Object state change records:
§

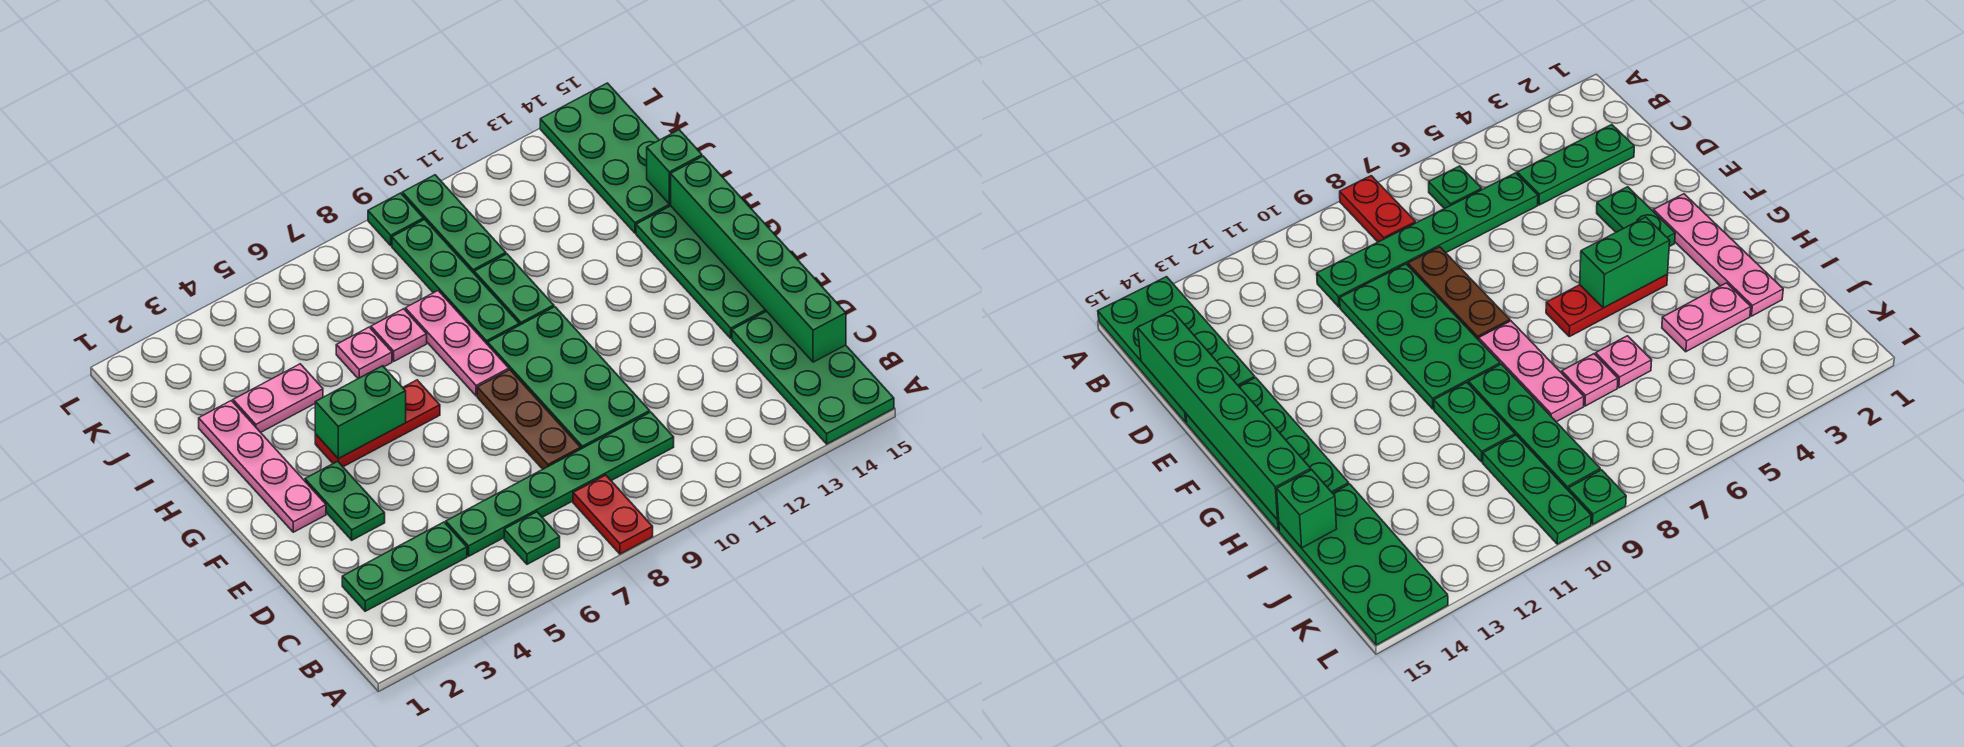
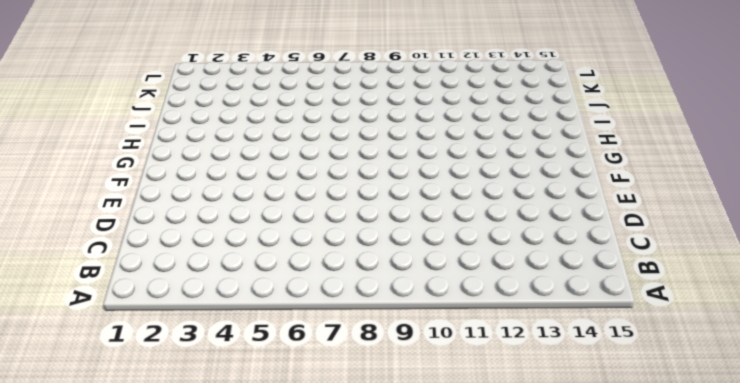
none -> red plate A8:B8 level 1
none -> green plate A14:D15 level 1
none -> green plate B6 level 1

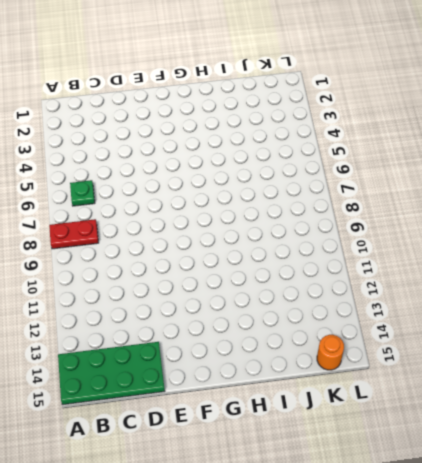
orange round brick K15 level 1 -> green plate I14:L15 level 1
none -> green plate C2:C4 level 1
none -> green plate C5:C10 level 1
none -> brown plate D8:F8 level 1

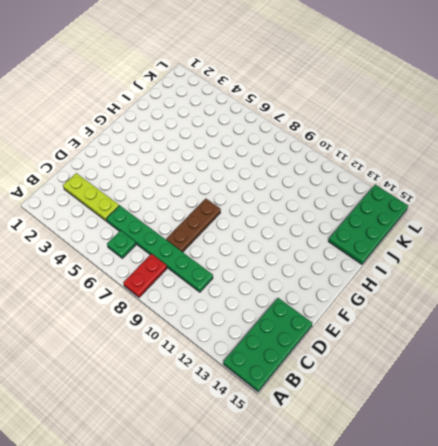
lime plate C2:C4 level 1 -> green plate C2:C4 level 1
none -> green plate D9:G10 level 1
none -> green plate E3:F3 level 1
none -> green plate E14:H15 level 1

§

EXERCISE: Say how many lines above include "none". The number alone is the answer.

EXERCISE RESULT: 9